Retype the data below exactly; skip every image.

[Object change listings]
----------

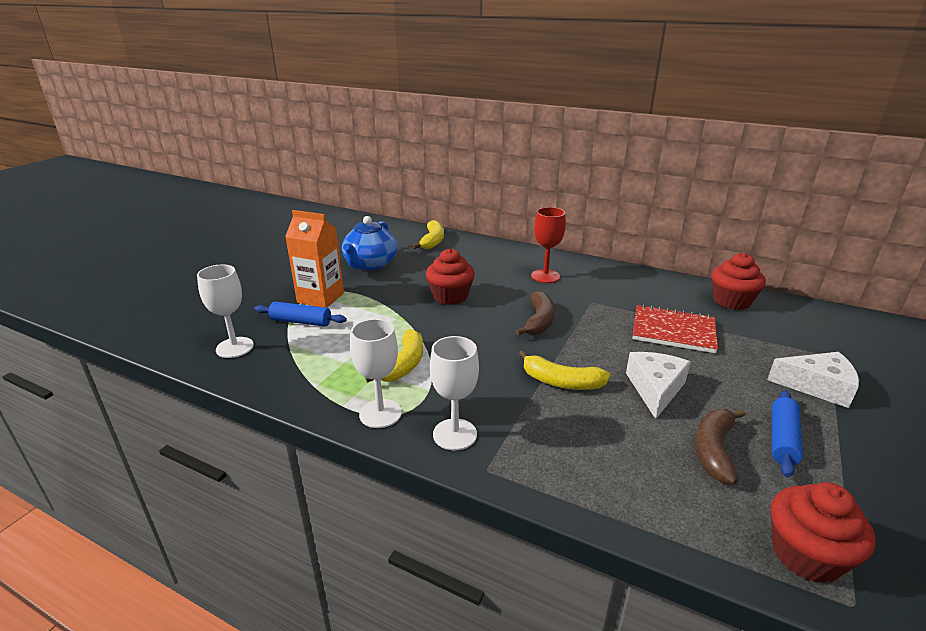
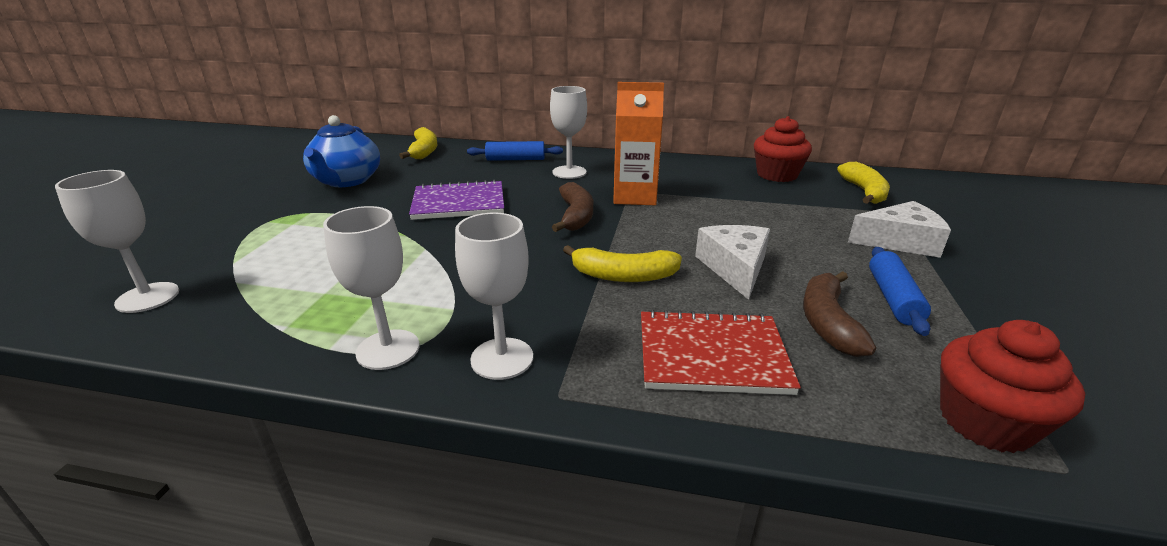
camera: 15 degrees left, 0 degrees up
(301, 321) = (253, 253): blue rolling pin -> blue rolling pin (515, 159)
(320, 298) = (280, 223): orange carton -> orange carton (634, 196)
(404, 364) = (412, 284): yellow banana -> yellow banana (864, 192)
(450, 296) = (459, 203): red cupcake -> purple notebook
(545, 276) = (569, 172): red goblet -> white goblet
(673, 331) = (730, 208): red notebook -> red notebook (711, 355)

----------

## Written solution
camera: 15 degrees left, 0 degrees up
(301, 321) = (253, 253): blue rolling pin -> blue rolling pin (515, 159)
(320, 298) = (280, 223): orange carton -> orange carton (634, 196)
(404, 364) = (412, 284): yellow banana -> yellow banana (864, 192)
(450, 296) = (459, 203): red cupcake -> purple notebook
(545, 276) = (569, 172): red goblet -> white goblet
(673, 331) = (730, 208): red notebook -> red notebook (711, 355)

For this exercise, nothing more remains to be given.